BEGIN ENTRIES SHOWN

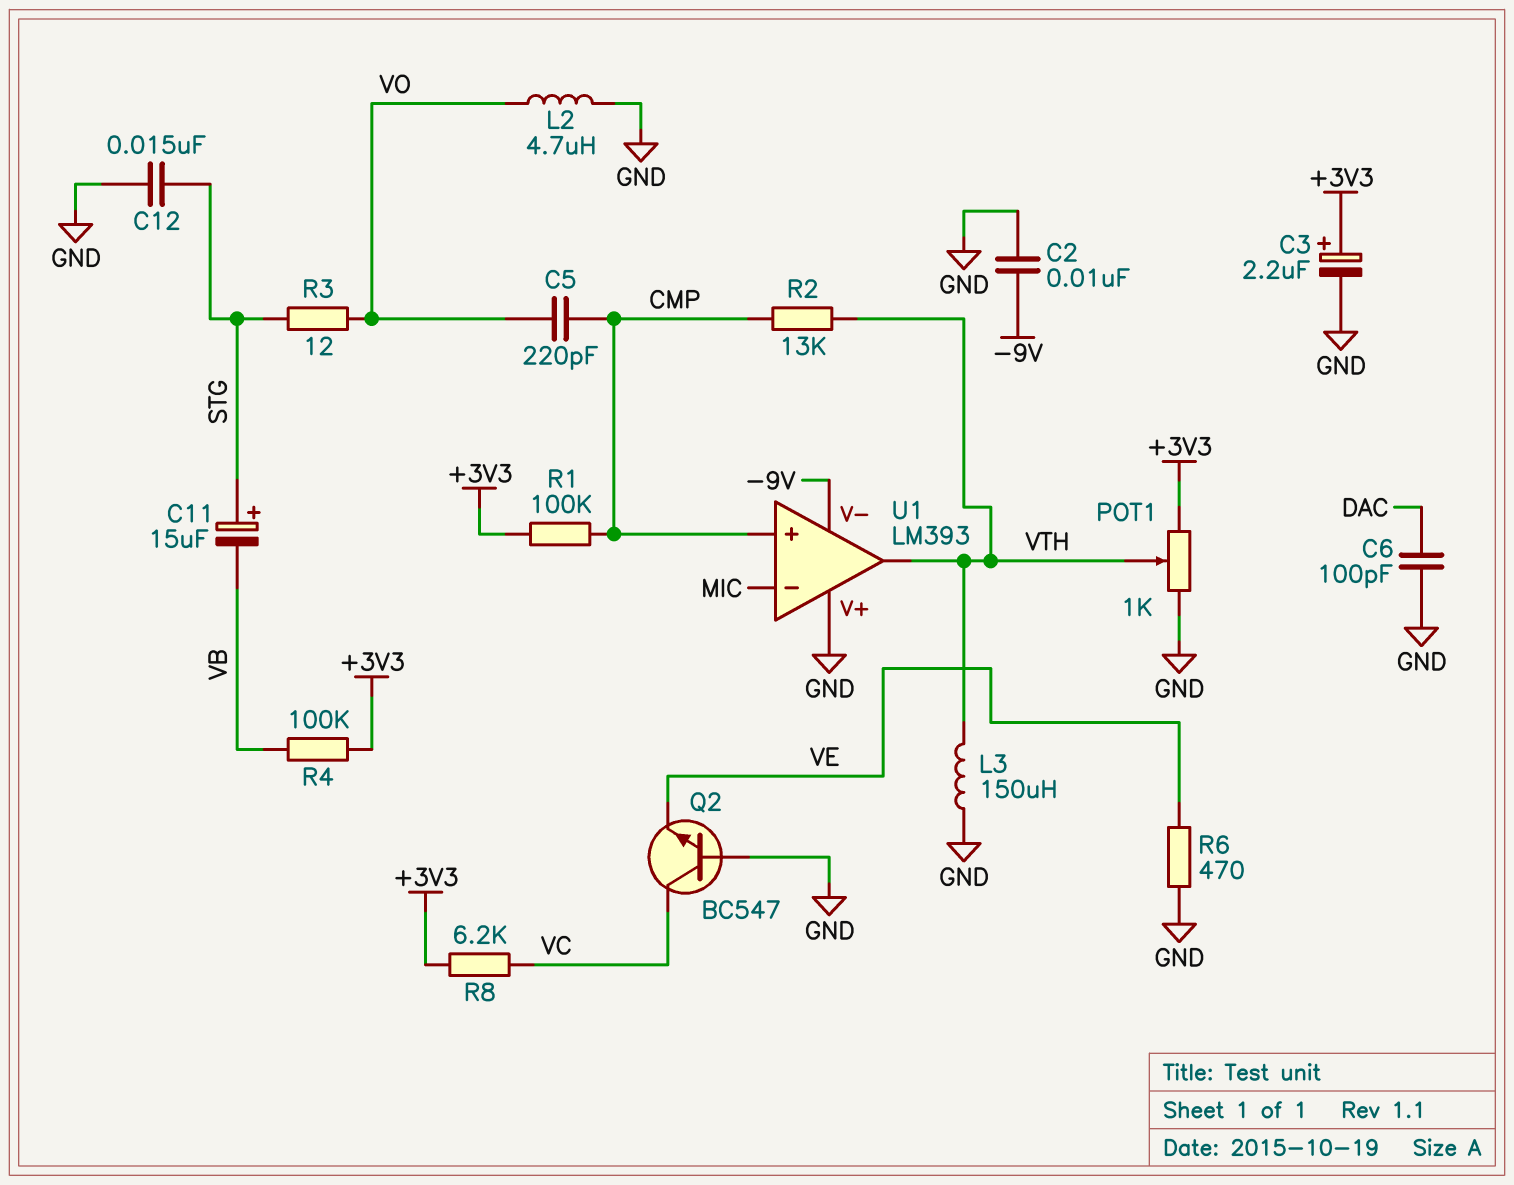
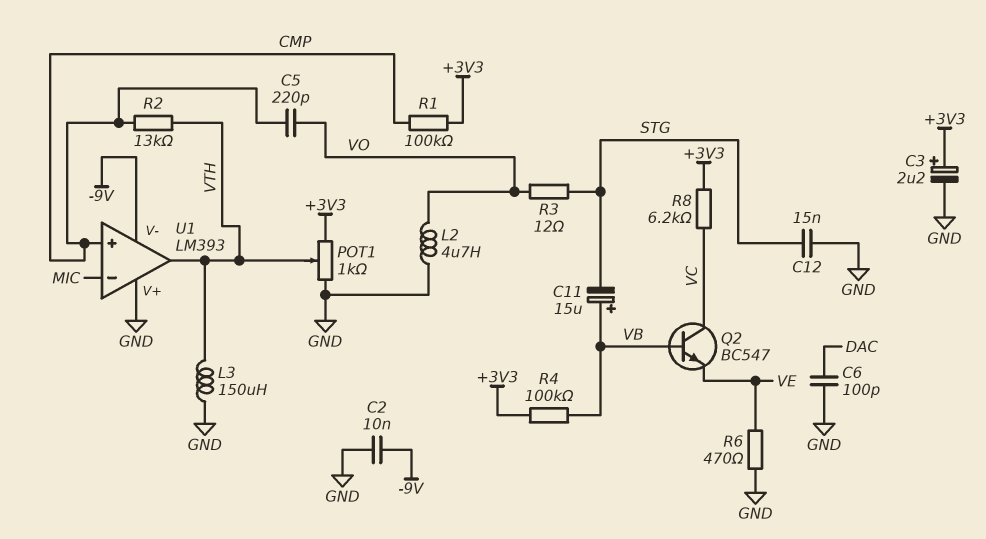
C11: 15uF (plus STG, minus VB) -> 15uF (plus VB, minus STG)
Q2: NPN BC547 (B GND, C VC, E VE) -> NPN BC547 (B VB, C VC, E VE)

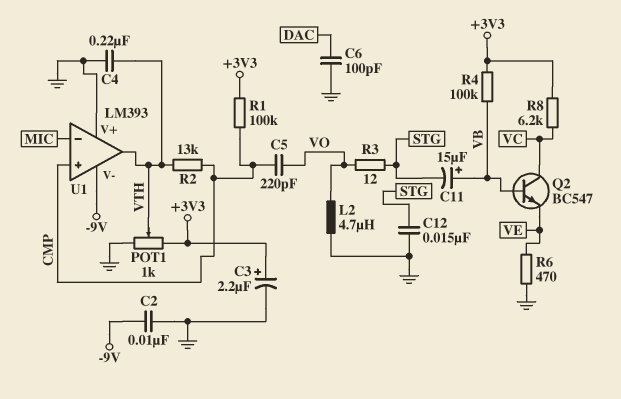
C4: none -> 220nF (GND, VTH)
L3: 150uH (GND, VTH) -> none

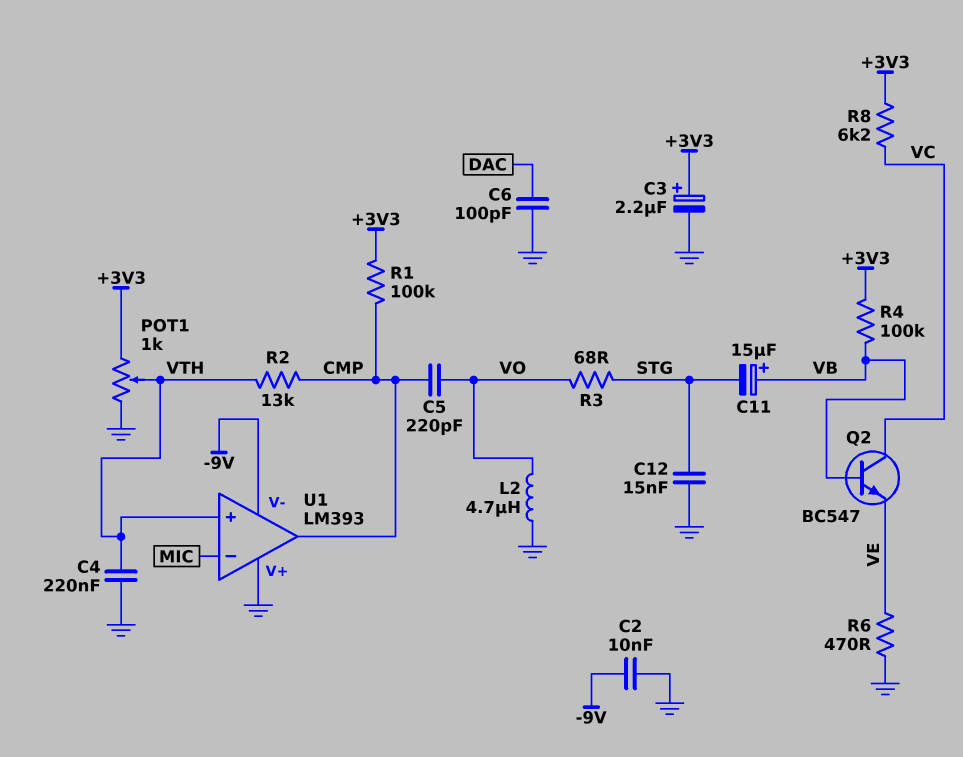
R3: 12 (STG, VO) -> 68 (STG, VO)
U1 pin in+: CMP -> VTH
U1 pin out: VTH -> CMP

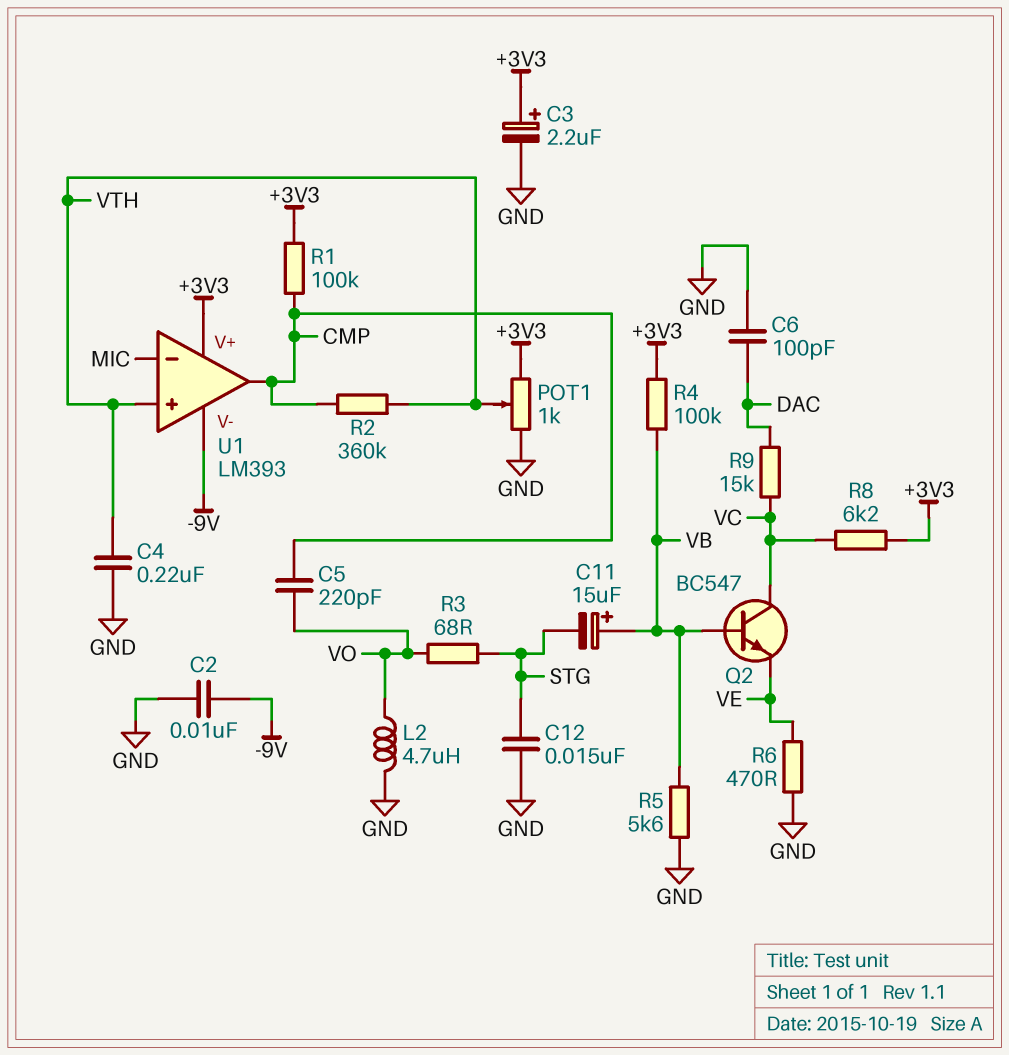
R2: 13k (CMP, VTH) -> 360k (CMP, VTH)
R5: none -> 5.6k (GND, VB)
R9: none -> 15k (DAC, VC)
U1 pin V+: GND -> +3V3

END ENTRIES SHOWN

WORK TO BE COMPLETED
Each record must be quoted in full and exactly. Do not include the pictures.

FINISHED EXERCISE
C11: 15uF (plus STG, minus VB) -> 15uF (plus VB, minus STG)
Q2: NPN BC547 (B GND, C VC, E VE) -> NPN BC547 (B VB, C VC, E VE)

C4: none -> 220nF (GND, VTH)
L3: 150uH (GND, VTH) -> none

R3: 12 (STG, VO) -> 68 (STG, VO)
U1 pin in+: CMP -> VTH
U1 pin out: VTH -> CMP

R2: 13k (CMP, VTH) -> 360k (CMP, VTH)
R5: none -> 5.6k (GND, VB)
R9: none -> 15k (DAC, VC)
U1 pin V+: GND -> +3V3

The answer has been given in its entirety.